- ABOUT THIS TASK
With pictures removed, the data below should be returned exactly.

- DATA FOR THIS EXERCISE

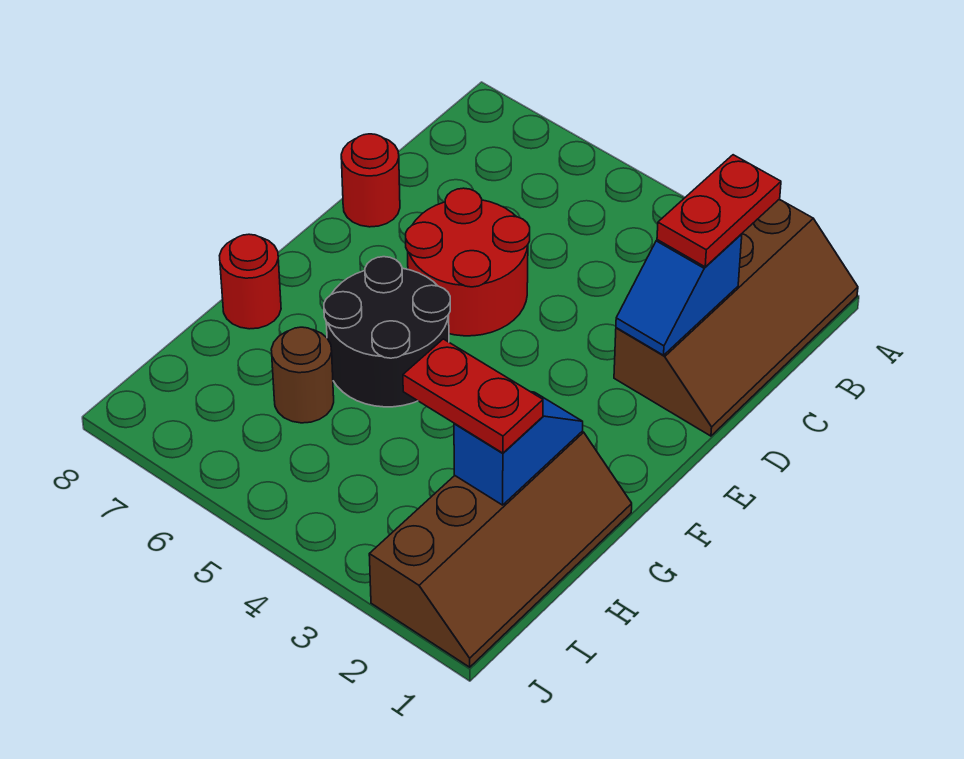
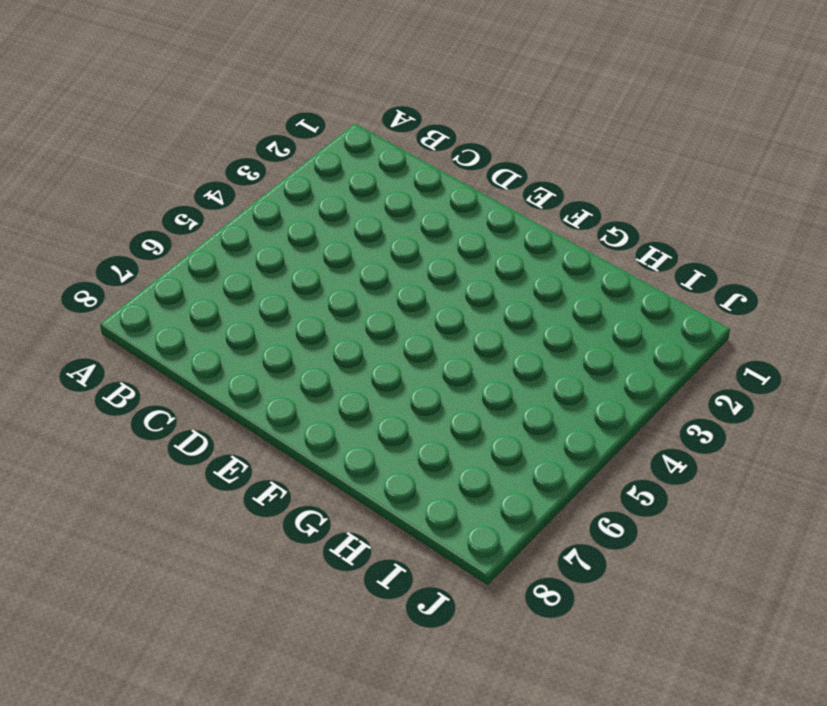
none -> brown slope A1:D2 level 1 top 2
none -> red round brick D5:E6 level 1

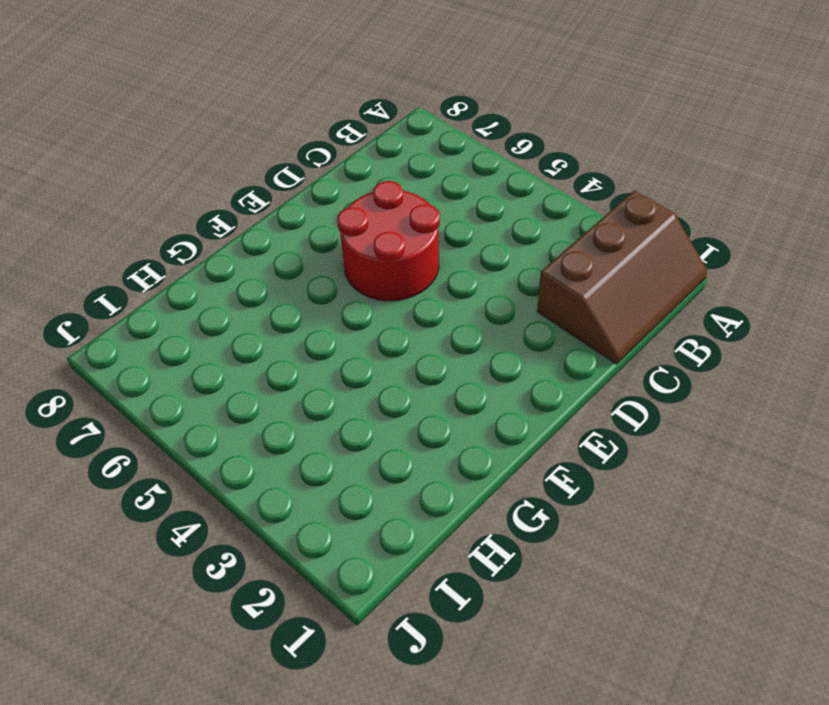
brown slope A1:C2 level 1 top 2 -> brown slope A1:D2 level 1 top 2
none -> red round brick D8 level 1
none -> black round brick F5:G6 level 1

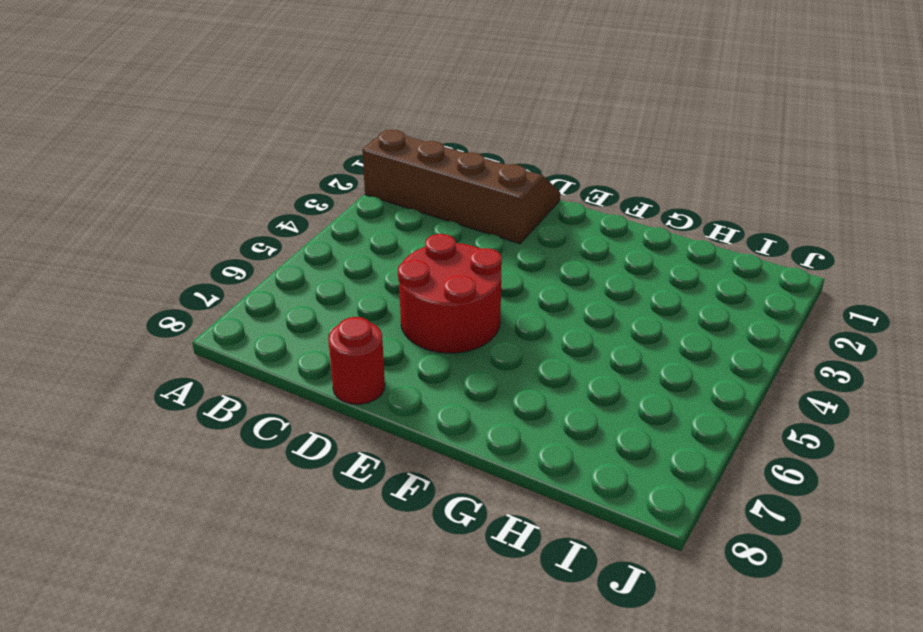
none -> black round brick F5:G6 level 1
none -> brown slope G1:J2 level 1 top 2

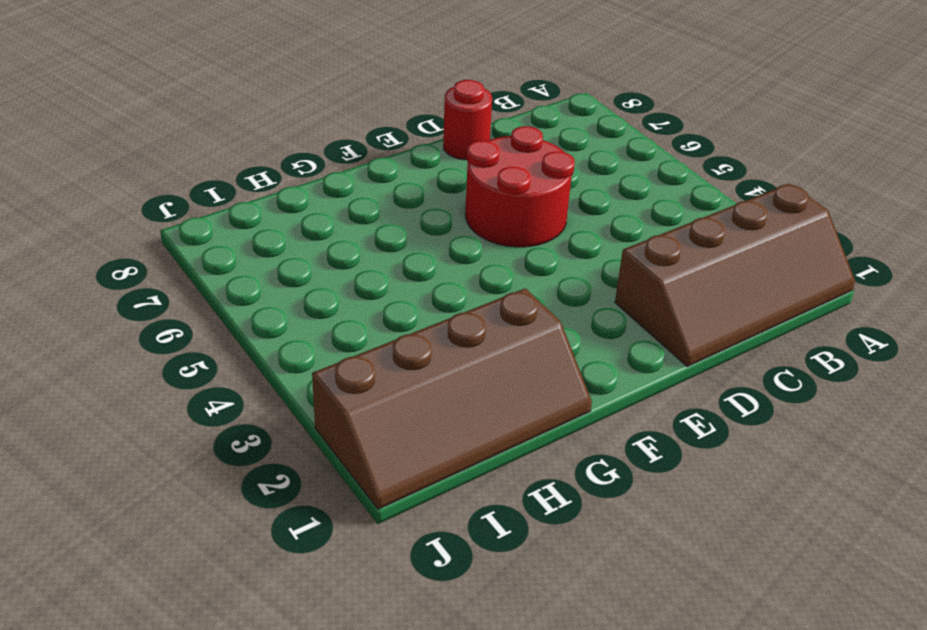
none -> black round brick F5:G6 level 1
none -> red round brick G8 level 1

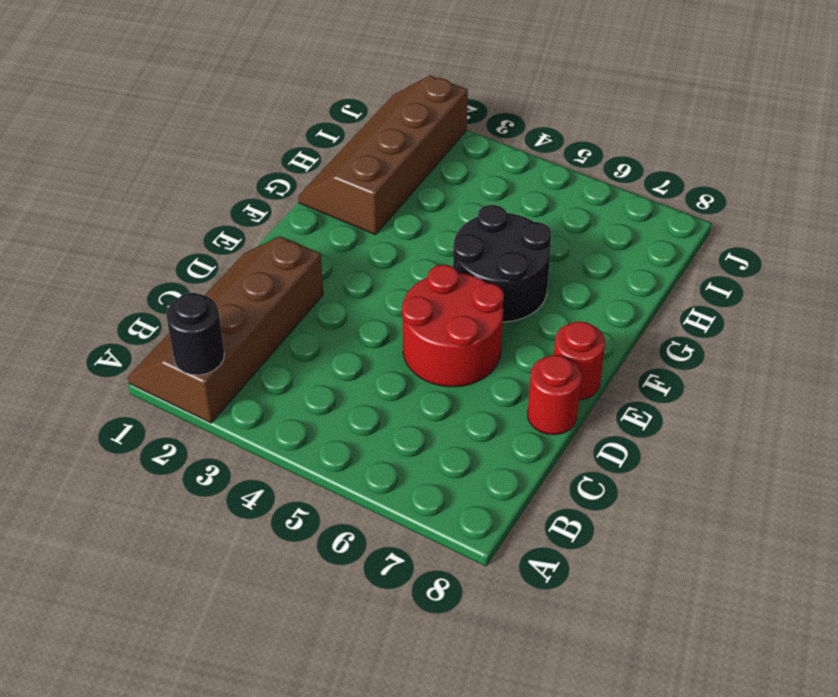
black round brick A2 level 2 -> none
red round brick E8 level 1 -> red round brick G8 level 1
none -> brown round brick H6 level 1
none -> blue slope C2:D2 level 2 top C

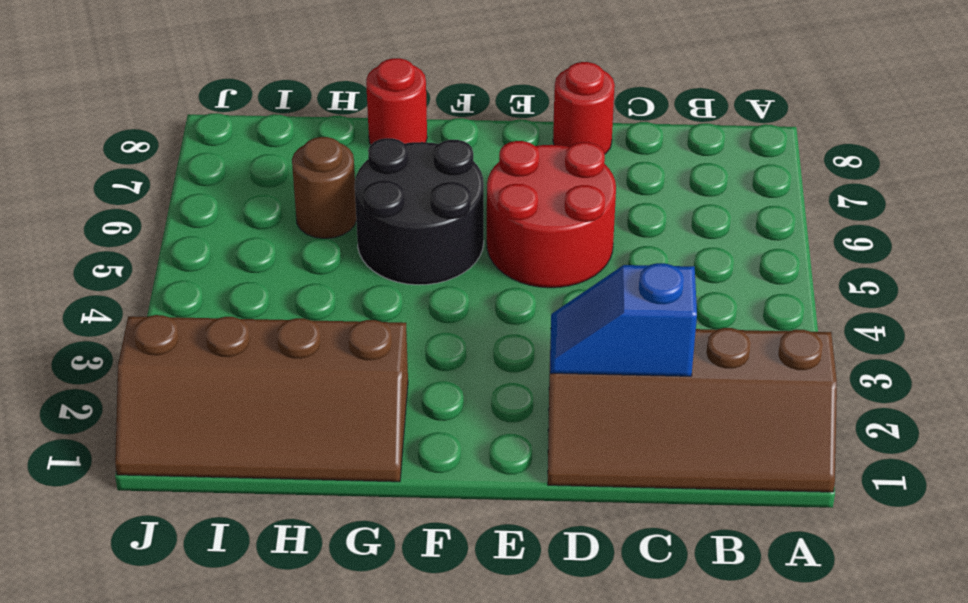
none -> blue slope G2:H2 level 2 top H
none -> red plate B2:C2 level 3

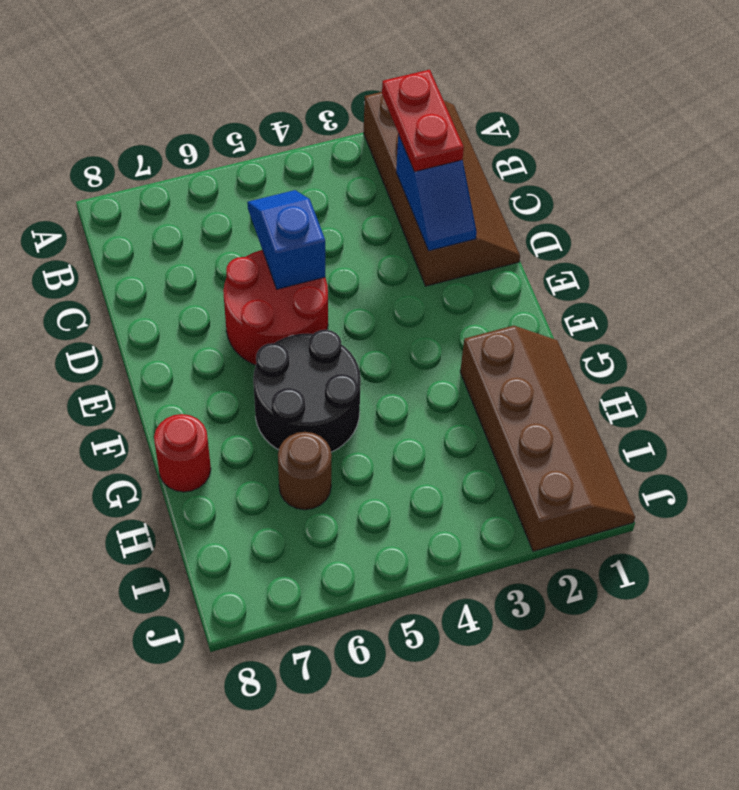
blue slope C5:D5 level 2 top D -> blue slope G2:H2 level 2 top H
none -> red round brick D8 level 1
none -> red plate H2:H3 level 3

- ANSWER AREA
none -> brown slope A1:D2 level 1 top 2
none -> red round brick D5:E6 level 1

brown slope A1:C2 level 1 top 2 -> brown slope A1:D2 level 1 top 2
none -> red round brick D8 level 1
none -> black round brick F5:G6 level 1

none -> black round brick F5:G6 level 1
none -> brown slope G1:J2 level 1 top 2

none -> black round brick F5:G6 level 1
none -> red round brick G8 level 1

black round brick A2 level 2 -> none
red round brick E8 level 1 -> red round brick G8 level 1
none -> brown round brick H6 level 1
none -> blue slope C2:D2 level 2 top C

none -> blue slope G2:H2 level 2 top H
none -> red plate B2:C2 level 3

blue slope C5:D5 level 2 top D -> blue slope G2:H2 level 2 top H
none -> red round brick D8 level 1
none -> red plate H2:H3 level 3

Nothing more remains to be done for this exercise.